#### EXTRACTED RECORDS

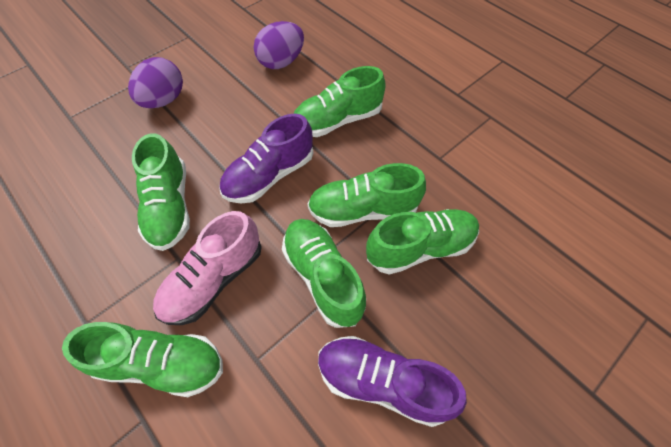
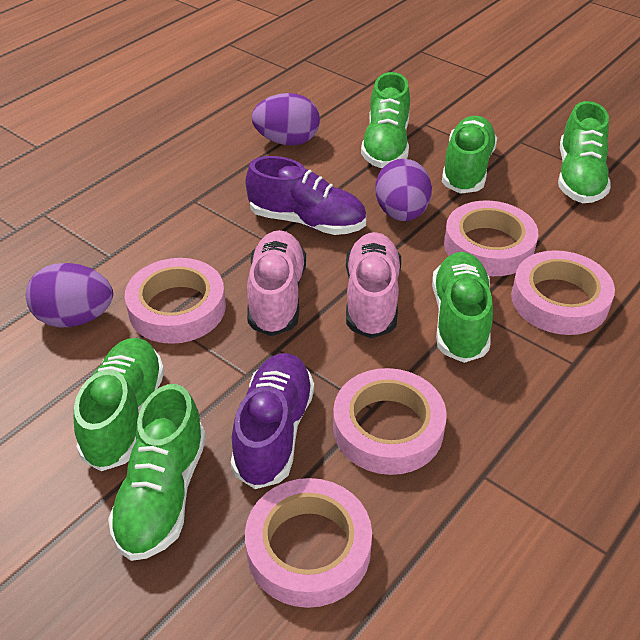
pink shoe: 1 -> 2
pink tape: 0 -> 5
purple egg: 2 -> 3

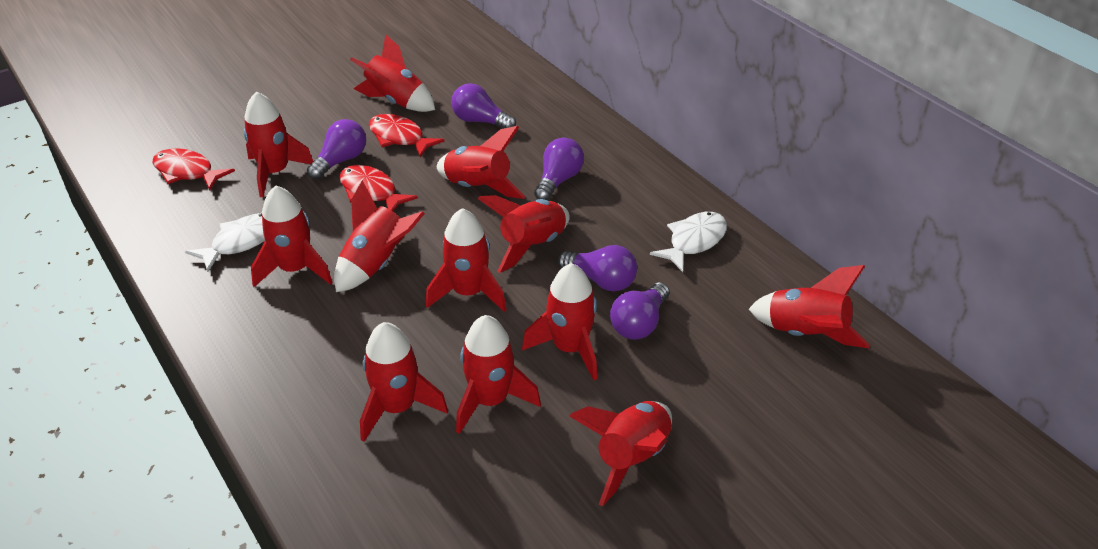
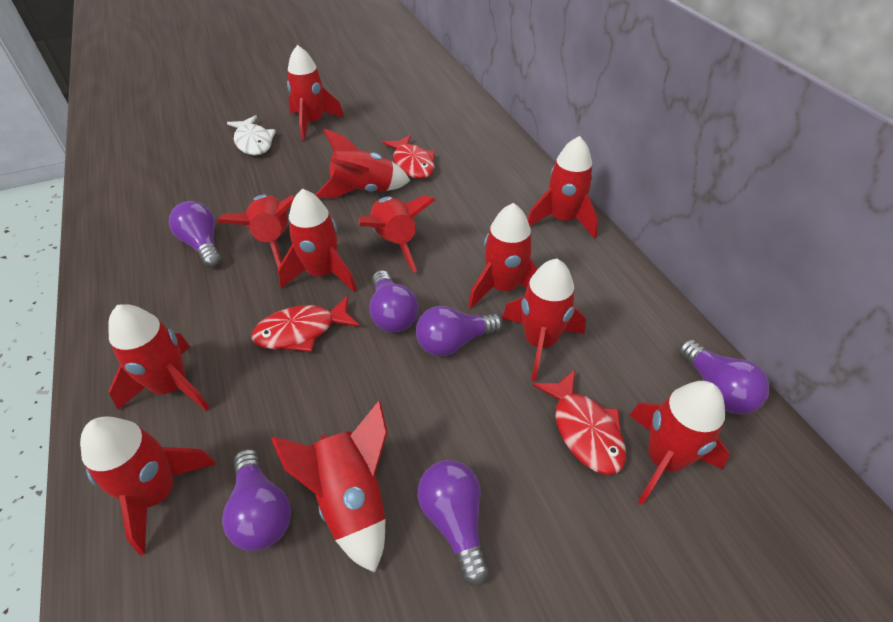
purple light bulb: 5 -> 6
white fish: 2 -> 1

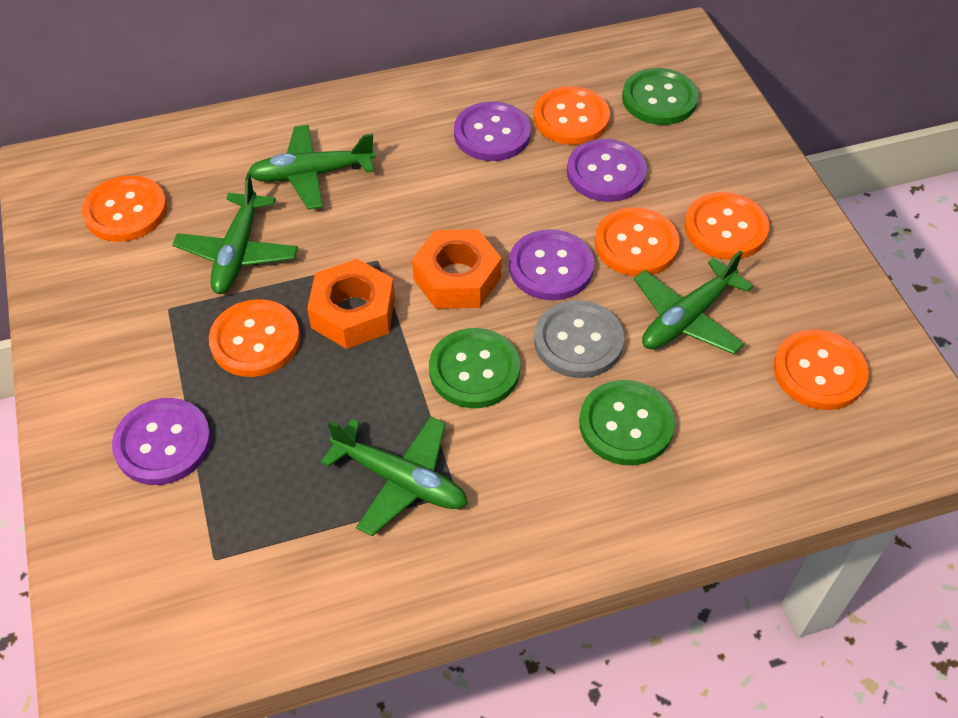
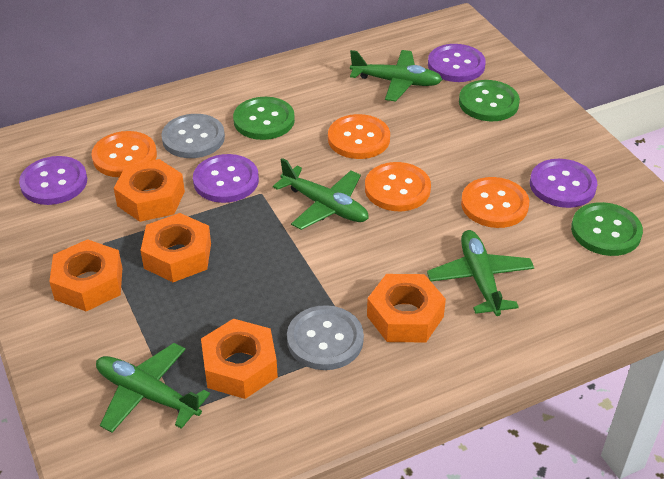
grey button: 1 -> 2
orange button: 6 -> 4
orange nut: 2 -> 5

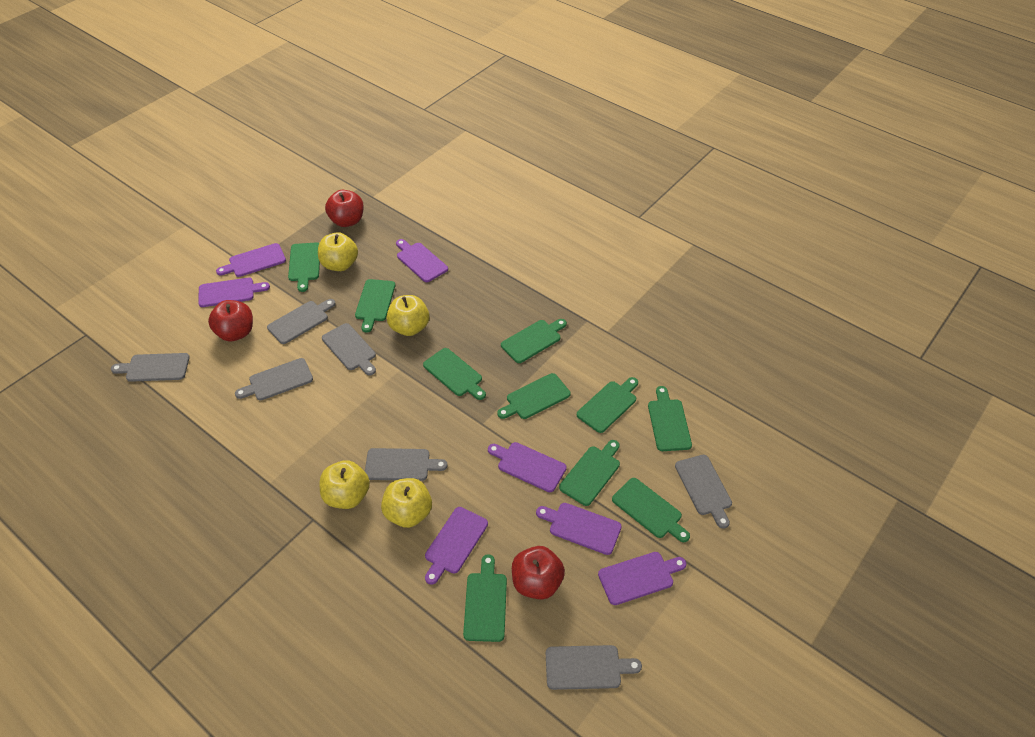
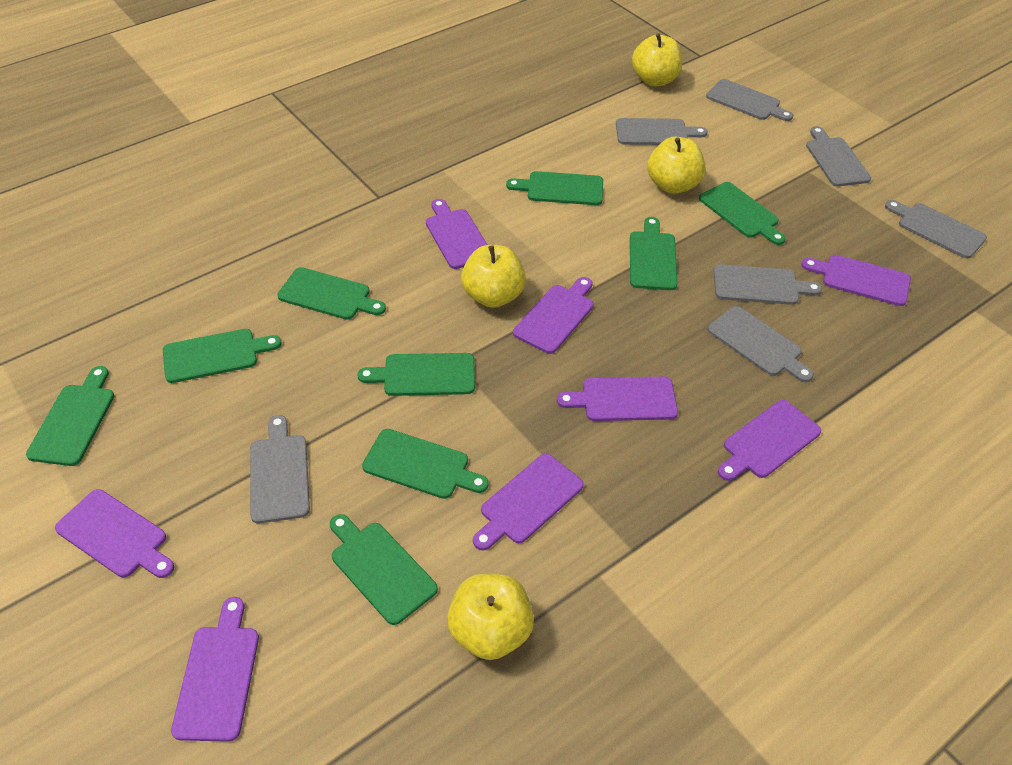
green cutting board: 10 -> 9
purple cutting board: 7 -> 8
red apple: 3 -> 0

#### WORK INSTRUCTION
All of the records must come back exactly as they stand, minus every picture.

#### TASK OUTPUT
pink shoe: 1 -> 2
pink tape: 0 -> 5
purple egg: 2 -> 3

purple light bulb: 5 -> 6
white fish: 2 -> 1

grey button: 1 -> 2
orange button: 6 -> 4
orange nut: 2 -> 5

green cutting board: 10 -> 9
purple cutting board: 7 -> 8
red apple: 3 -> 0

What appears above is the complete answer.